- **What the task requires**: Carry none of the pictures over; write out the complete data exactly.

[[ Excerpted records, beginning ]]

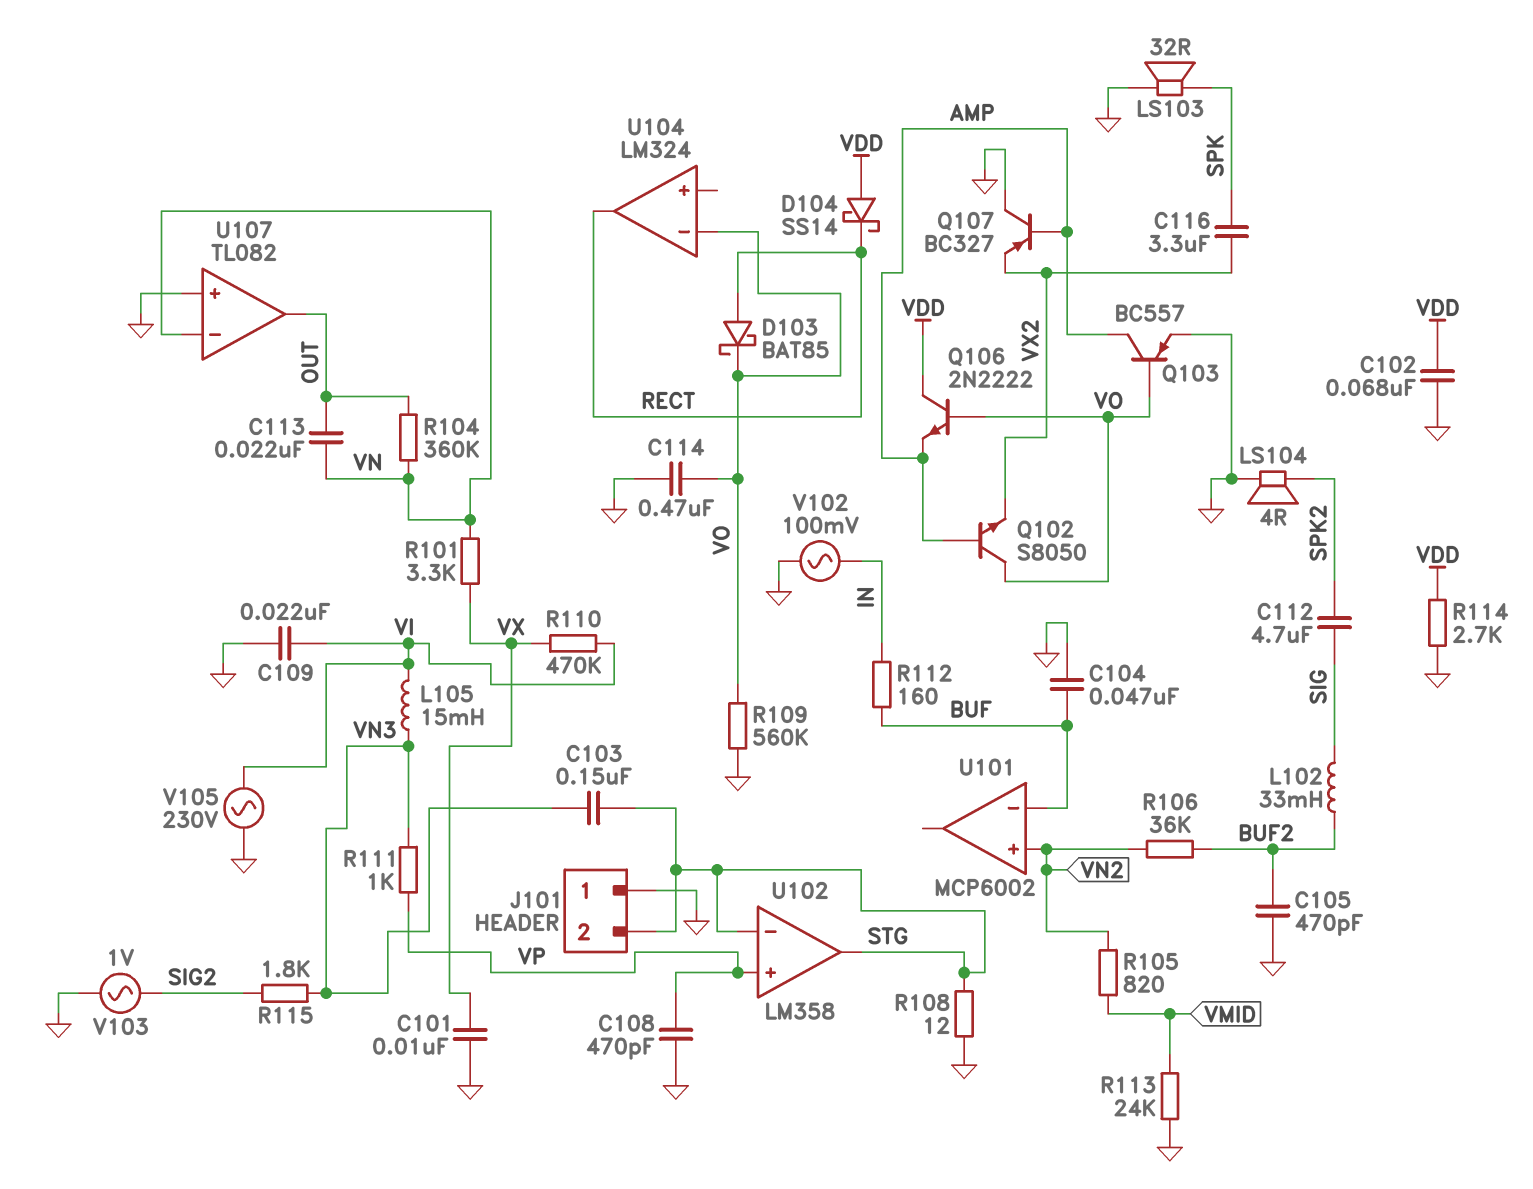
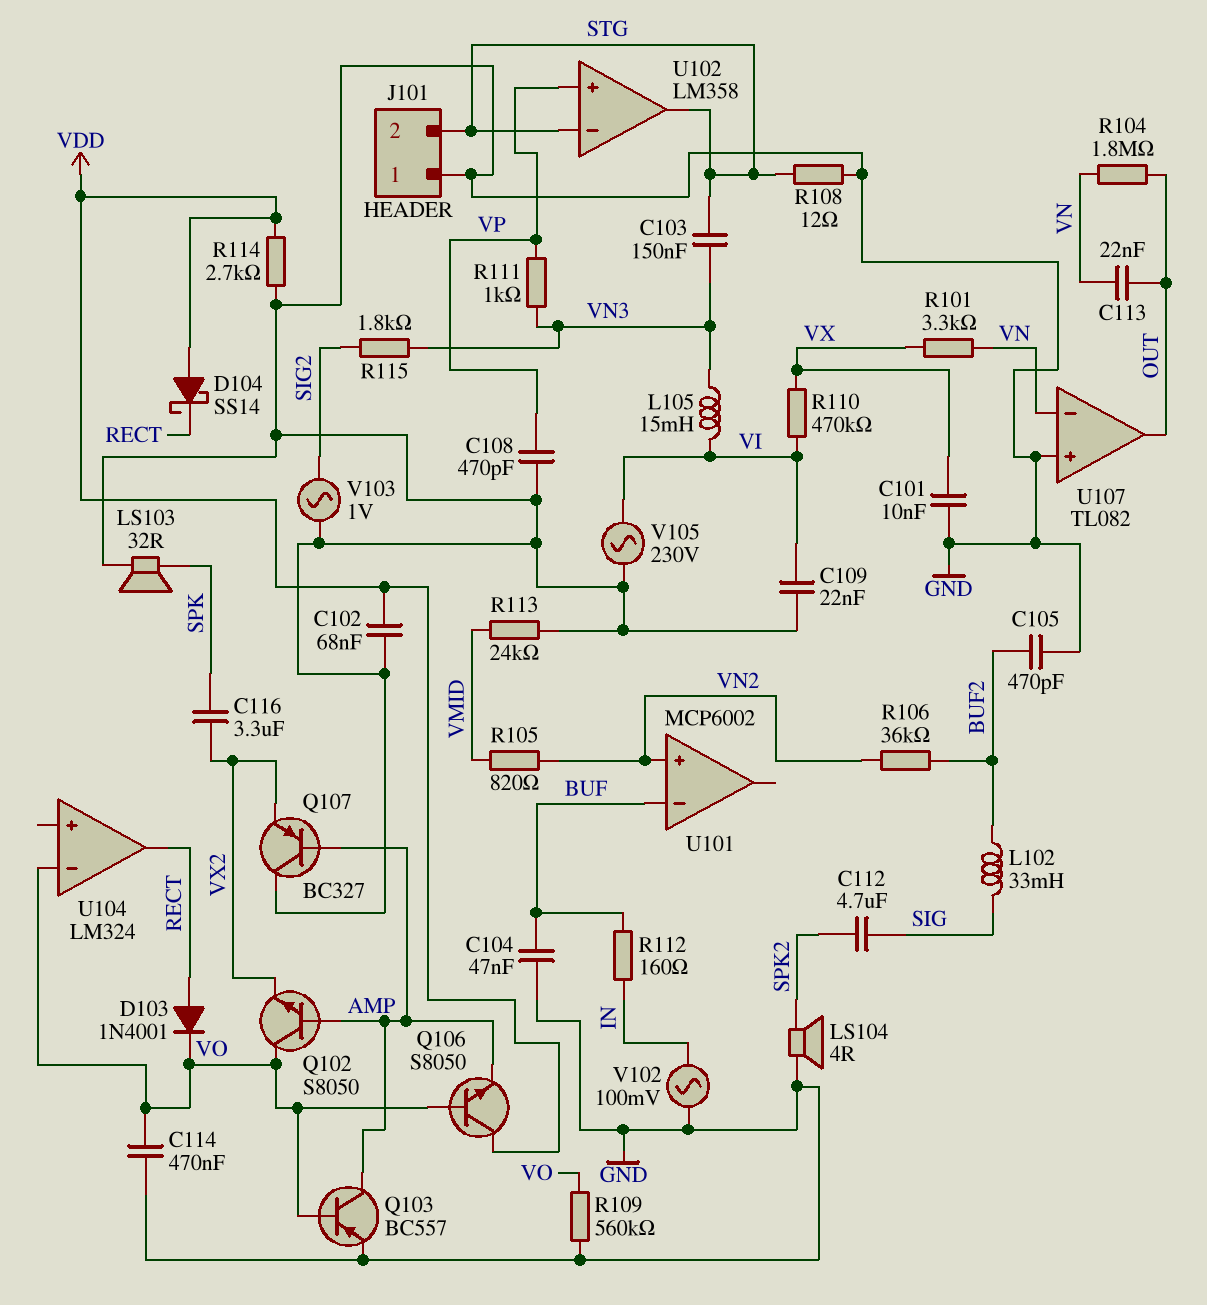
D103: schottky BAT85 (A RECT, K VO) -> diode 1N4001 (A RECT, K VO)
Q106: NPN 2N2222 (B VO, C VDD, E AMP) -> NPN S8050 (B VO, C VDD, E AMP)
R104: 360k (OUT, VN) -> 1.8M (OUT, VN)

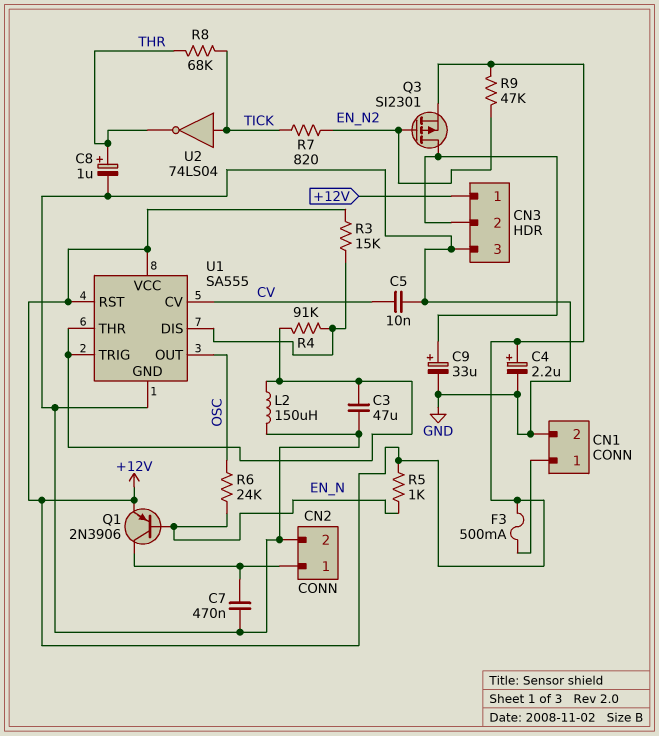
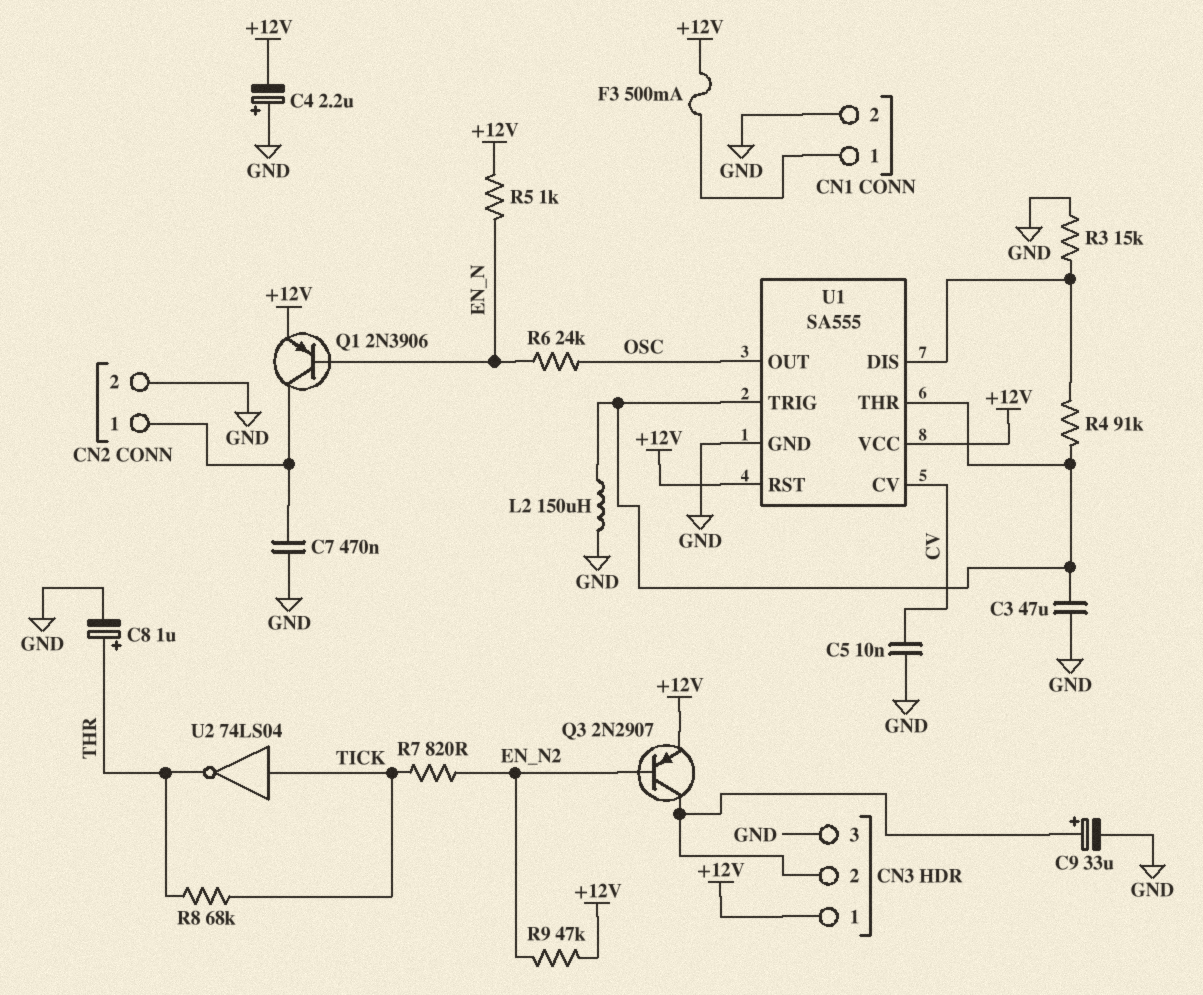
C4: 2.2uF (plus +12V, minus GND) -> 2.2uF (plus GND, minus +12V)
Q3: PMOS SI2301 (G EN_N2, D CN3/2, S +12V) -> PNP 2N2907 (B EN_N2, C CN3/2, E +12V)
R3: 15k (+12V, U1/DIS) -> 15k (GND, U1/DIS)

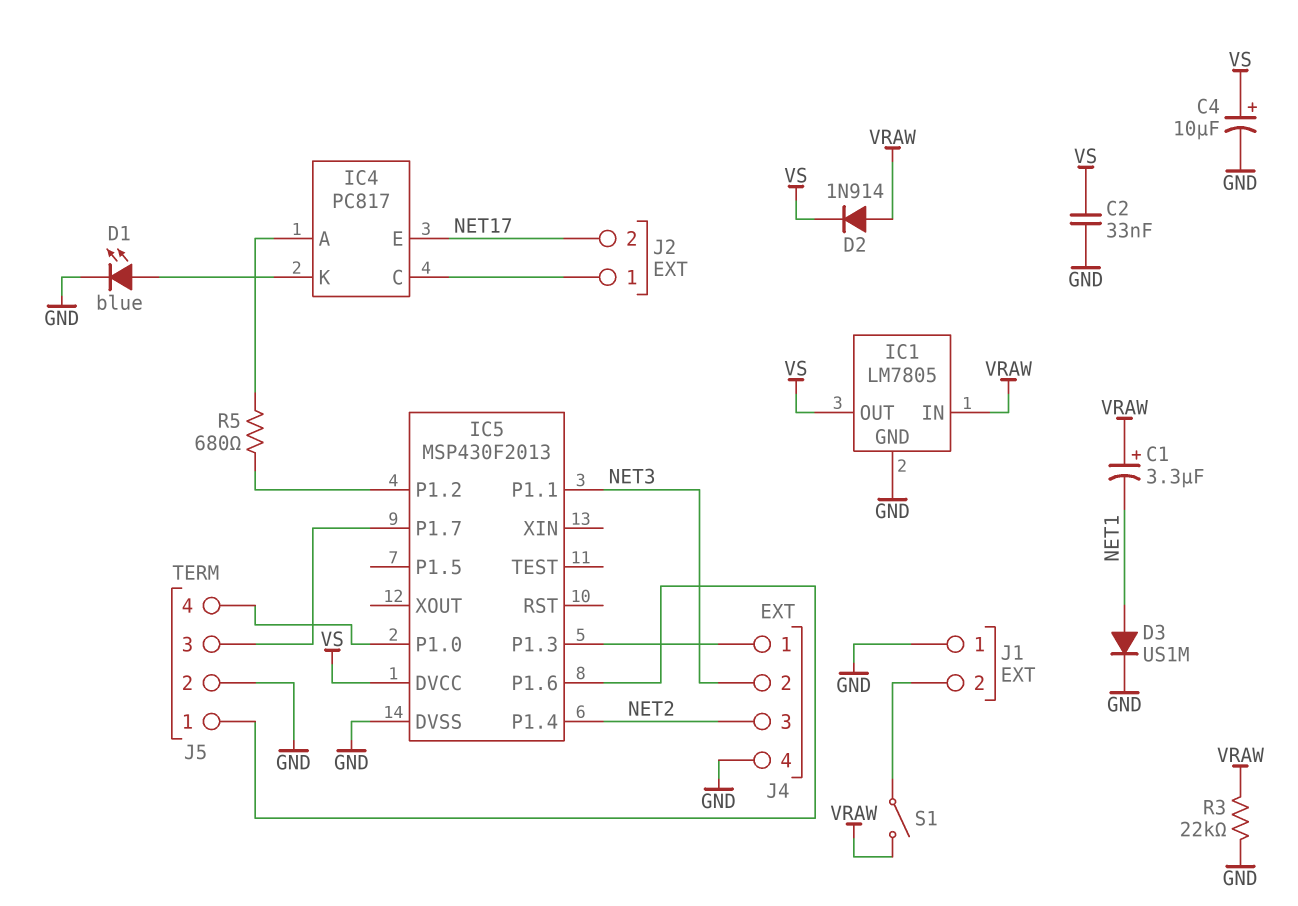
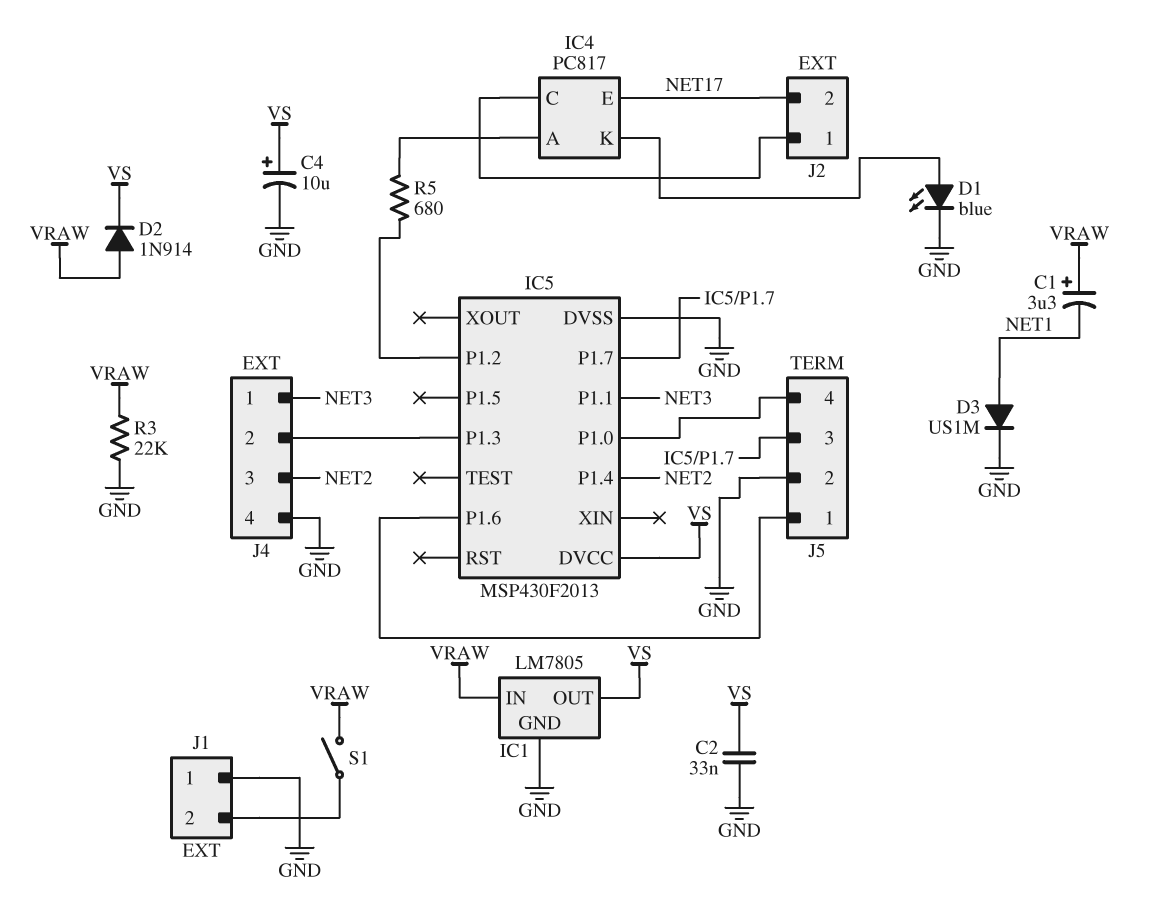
J4 pin 1: IC5/P1.3 -> NET3
J4 pin 2: NET3 -> IC5/P1.3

[[ Excerpted records, end ]]

- **Response to the task**:
D103: schottky BAT85 (A RECT, K VO) -> diode 1N4001 (A RECT, K VO)
Q106: NPN 2N2222 (B VO, C VDD, E AMP) -> NPN S8050 (B VO, C VDD, E AMP)
R104: 360k (OUT, VN) -> 1.8M (OUT, VN)

C4: 2.2uF (plus +12V, minus GND) -> 2.2uF (plus GND, minus +12V)
Q3: PMOS SI2301 (G EN_N2, D CN3/2, S +12V) -> PNP 2N2907 (B EN_N2, C CN3/2, E +12V)
R3: 15k (+12V, U1/DIS) -> 15k (GND, U1/DIS)

J4 pin 1: IC5/P1.3 -> NET3
J4 pin 2: NET3 -> IC5/P1.3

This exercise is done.